:: The data ::

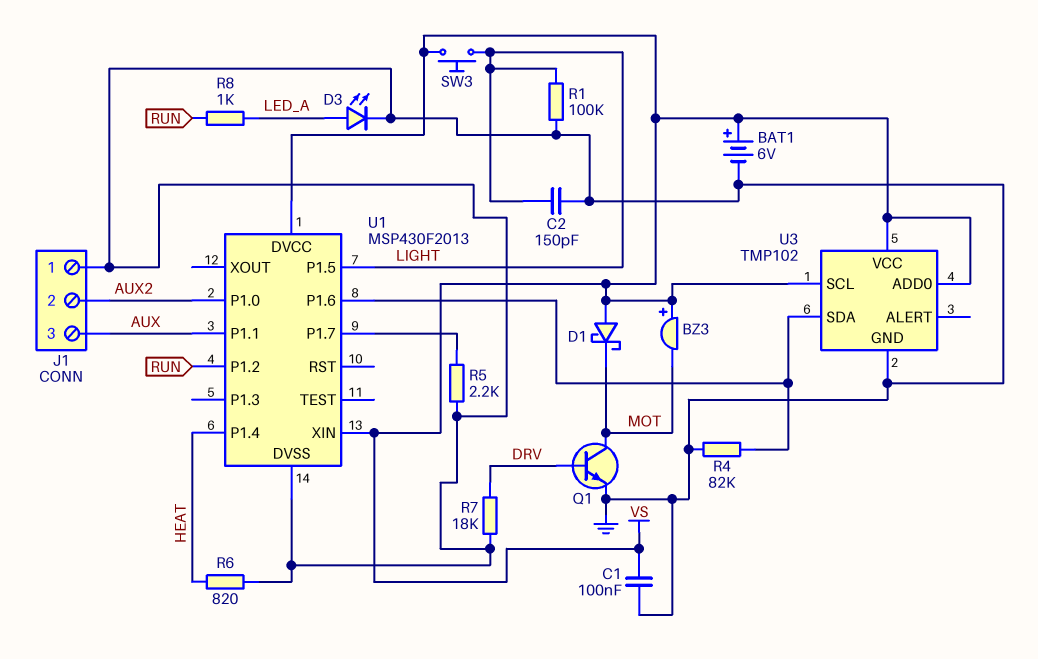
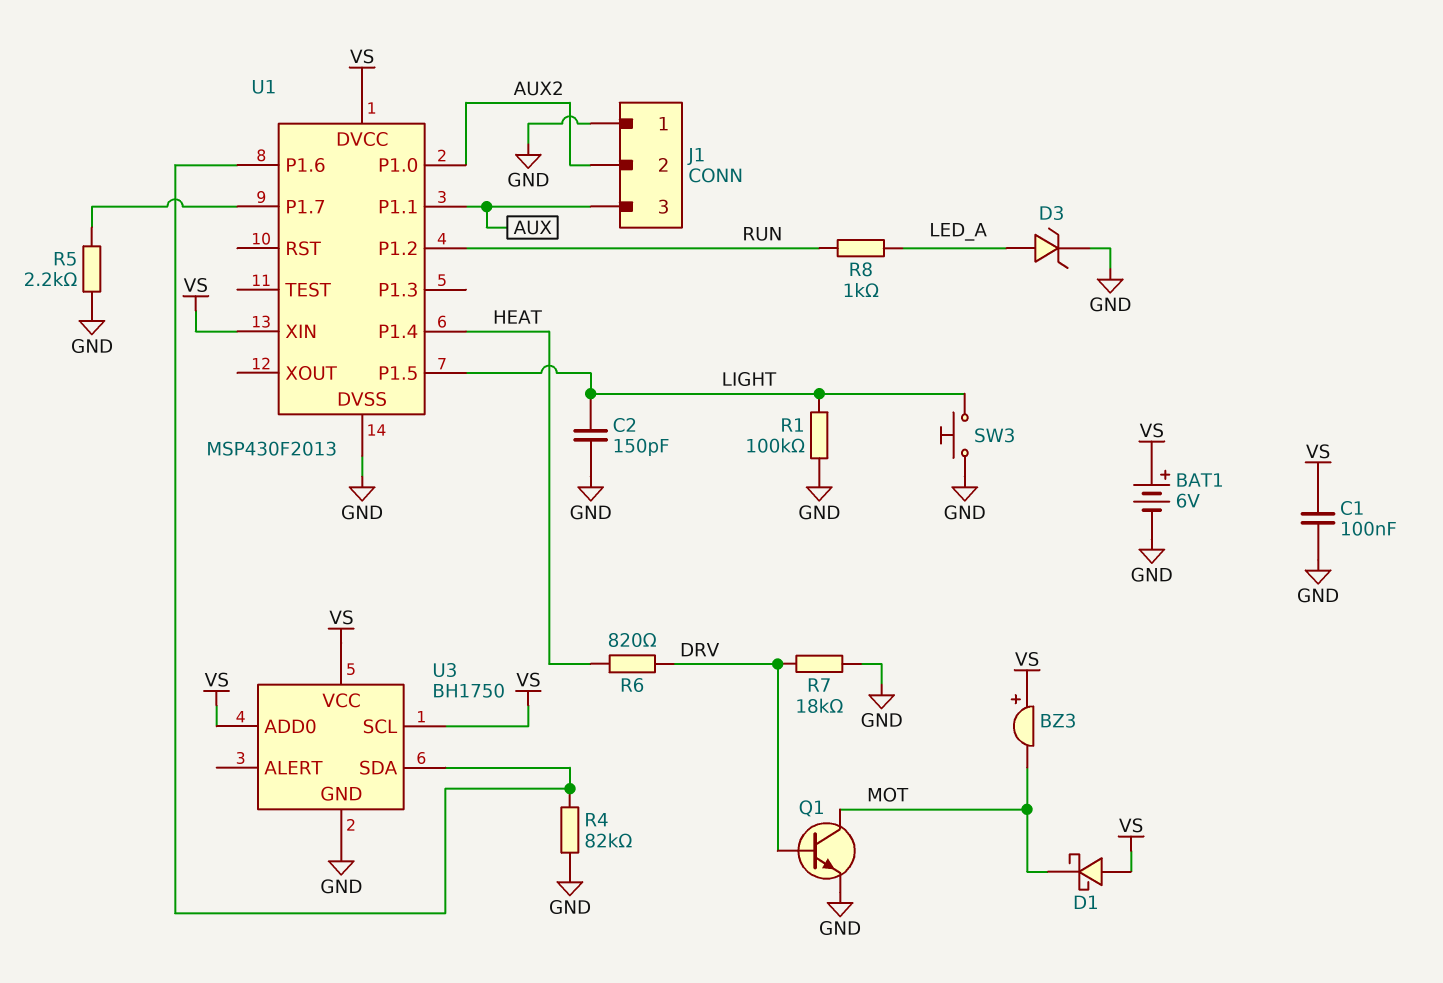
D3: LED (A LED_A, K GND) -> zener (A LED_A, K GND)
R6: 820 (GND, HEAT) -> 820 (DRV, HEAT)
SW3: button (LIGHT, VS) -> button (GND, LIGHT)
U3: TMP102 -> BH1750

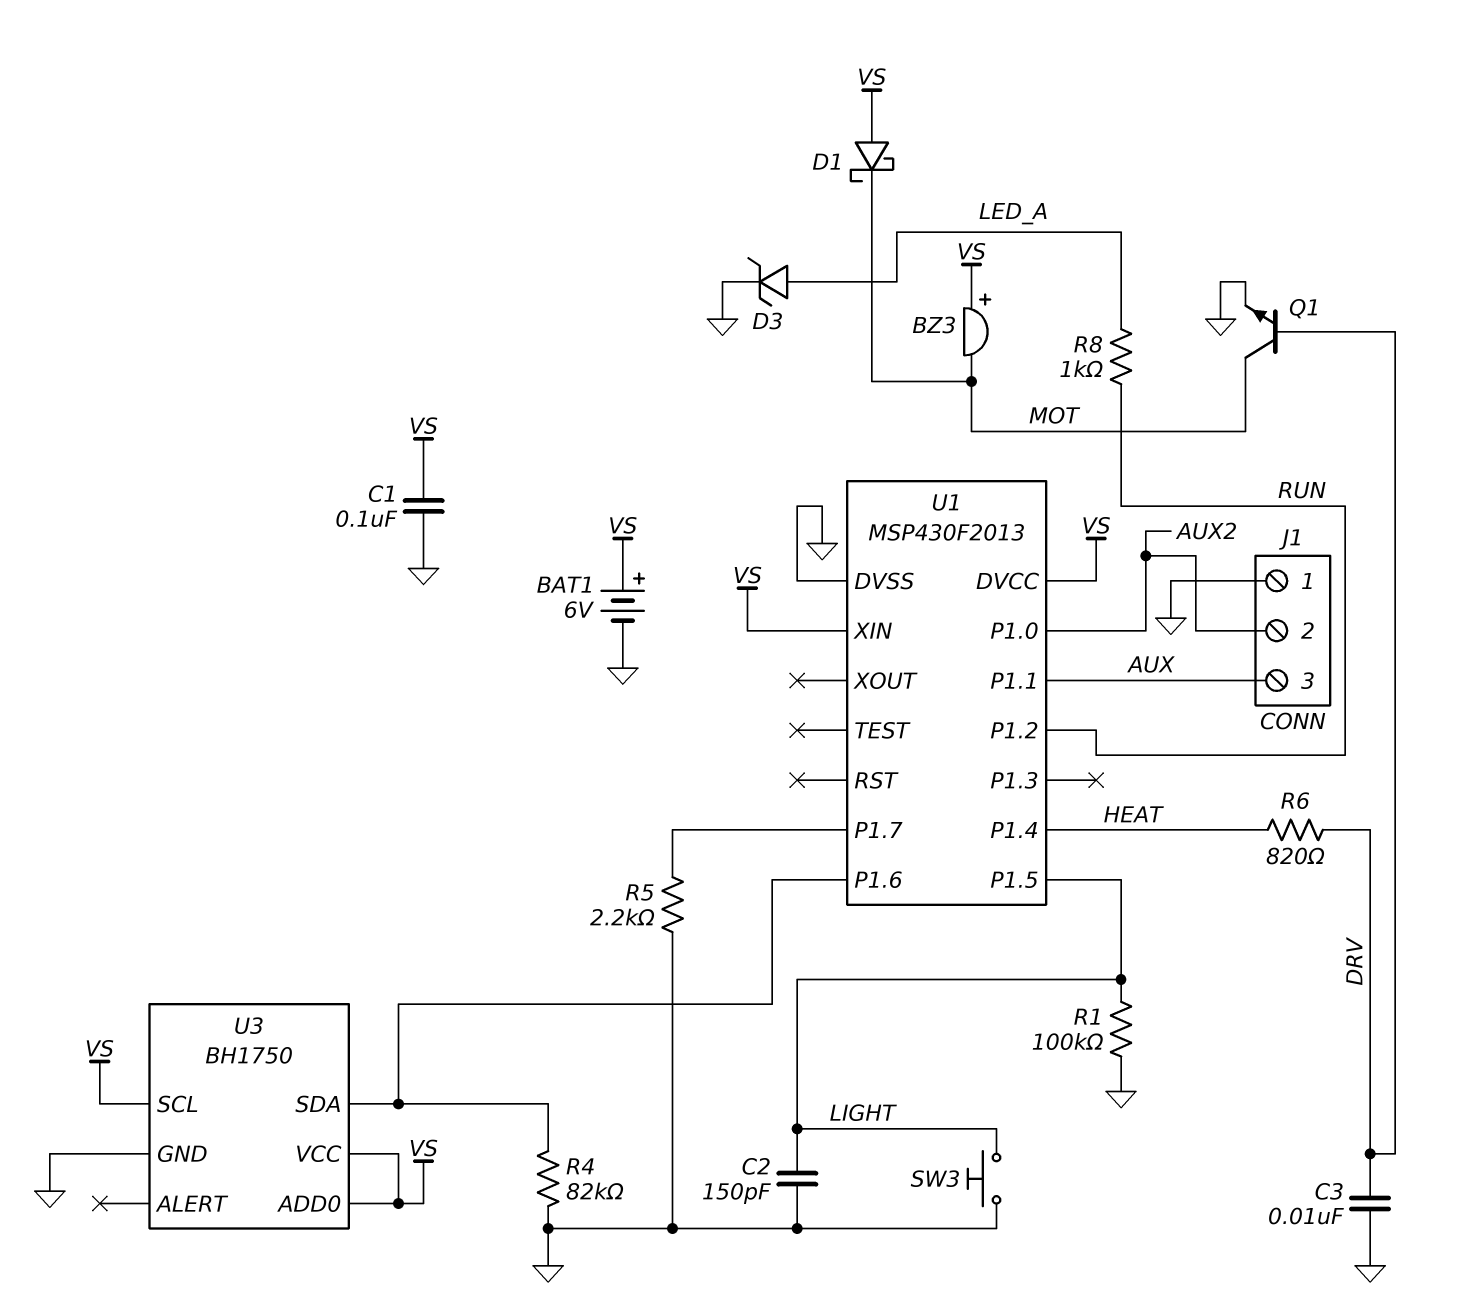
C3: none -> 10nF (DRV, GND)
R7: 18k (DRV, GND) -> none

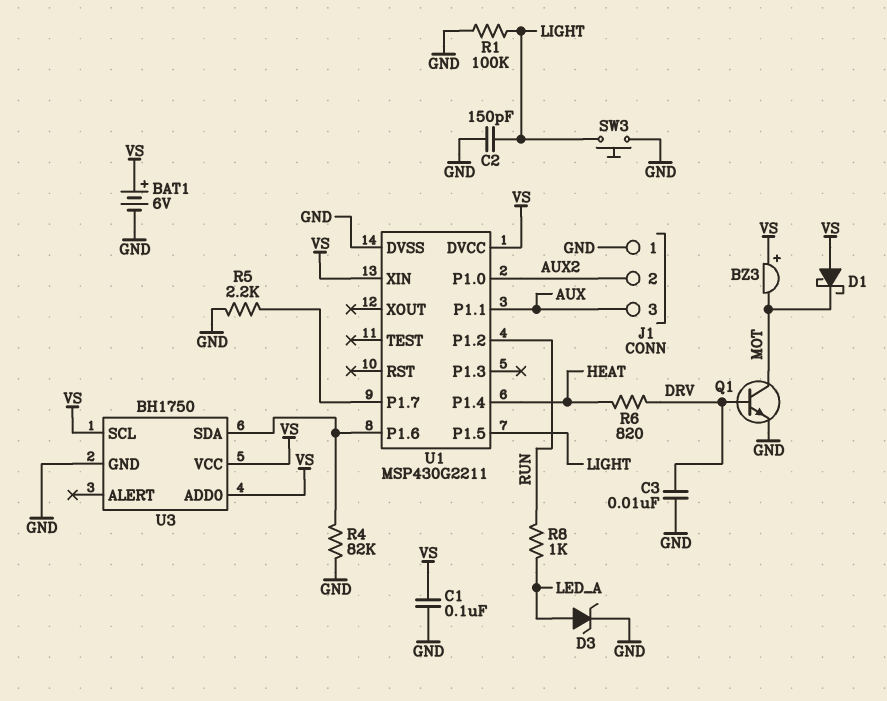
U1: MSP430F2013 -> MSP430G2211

:::

Exercise brief:
What you return should match the records line for line, minus the pictures.

Answer section:
D3: LED (A LED_A, K GND) -> zener (A LED_A, K GND)
R6: 820 (GND, HEAT) -> 820 (DRV, HEAT)
SW3: button (LIGHT, VS) -> button (GND, LIGHT)
U3: TMP102 -> BH1750

C3: none -> 10nF (DRV, GND)
R7: 18k (DRV, GND) -> none

U1: MSP430F2013 -> MSP430G2211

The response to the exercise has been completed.